**WHAT YOU SHOULD DO:** The output should be the line containing "purple brick F10" and every later line of the records, exactly as written, and nothing else.

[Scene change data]
********************

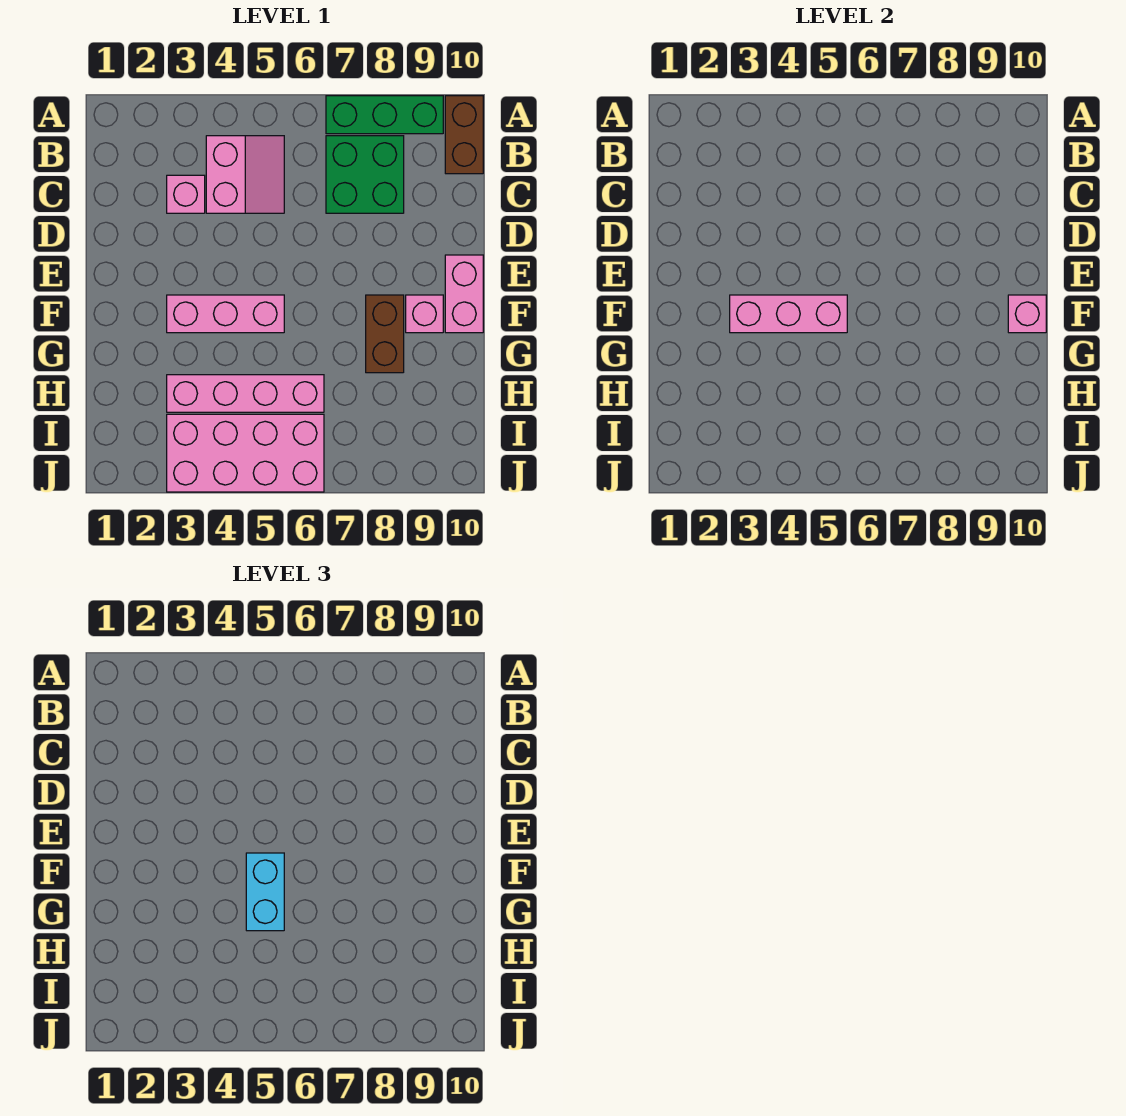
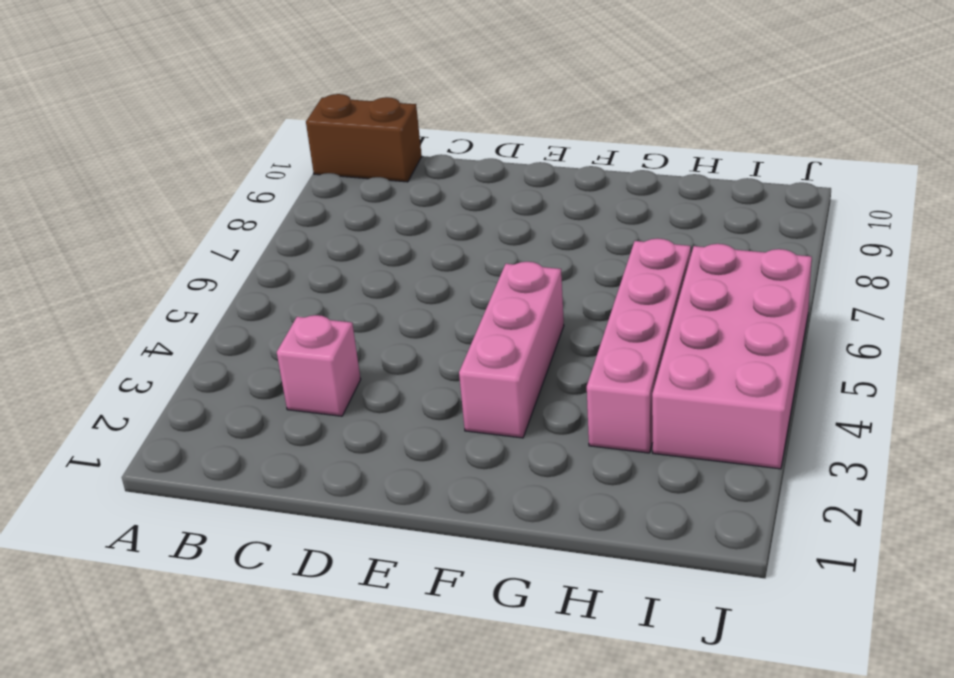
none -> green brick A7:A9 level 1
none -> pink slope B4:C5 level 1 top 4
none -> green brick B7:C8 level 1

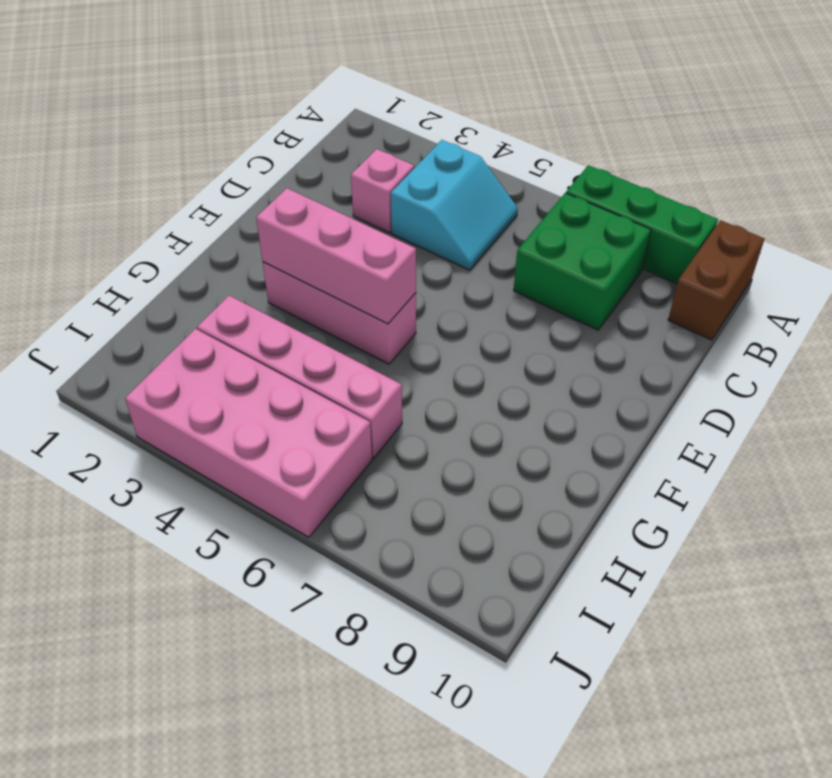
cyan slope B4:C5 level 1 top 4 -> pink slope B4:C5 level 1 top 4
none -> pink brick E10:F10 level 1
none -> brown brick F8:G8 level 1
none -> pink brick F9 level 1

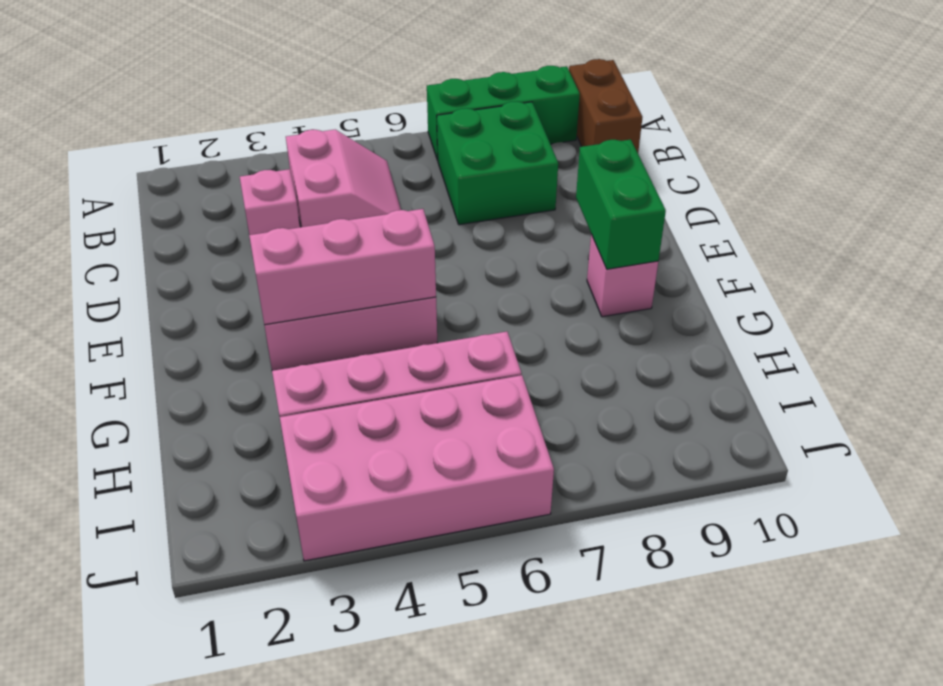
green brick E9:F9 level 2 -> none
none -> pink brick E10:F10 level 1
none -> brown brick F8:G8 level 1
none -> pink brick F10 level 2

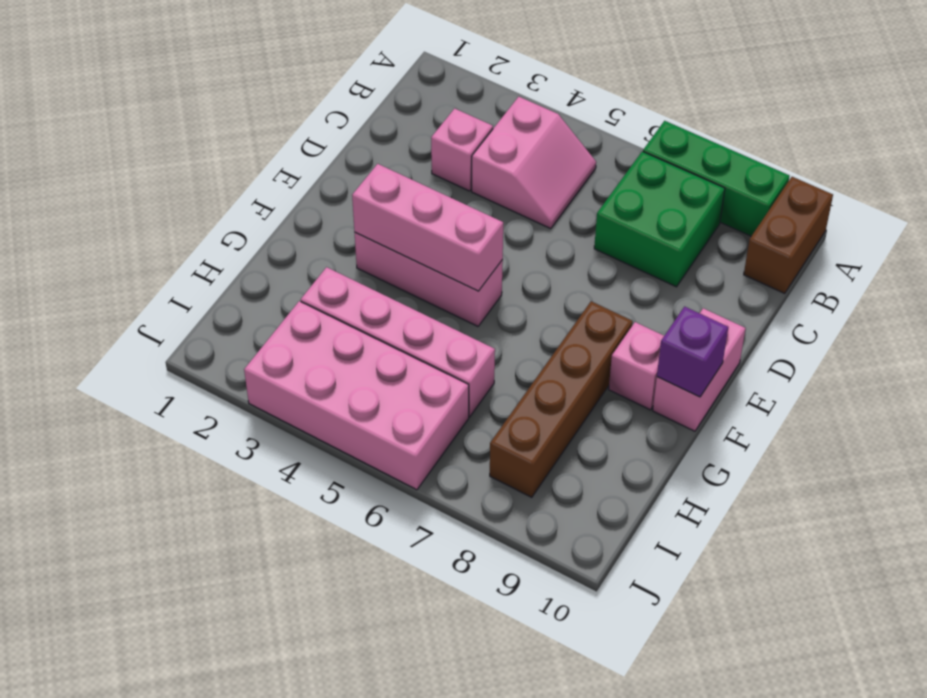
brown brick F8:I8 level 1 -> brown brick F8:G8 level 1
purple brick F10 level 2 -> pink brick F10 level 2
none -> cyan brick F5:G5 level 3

********************

**ANSWER FOR THE TASK:**
purple brick F10 level 2 -> pink brick F10 level 2
none -> cyan brick F5:G5 level 3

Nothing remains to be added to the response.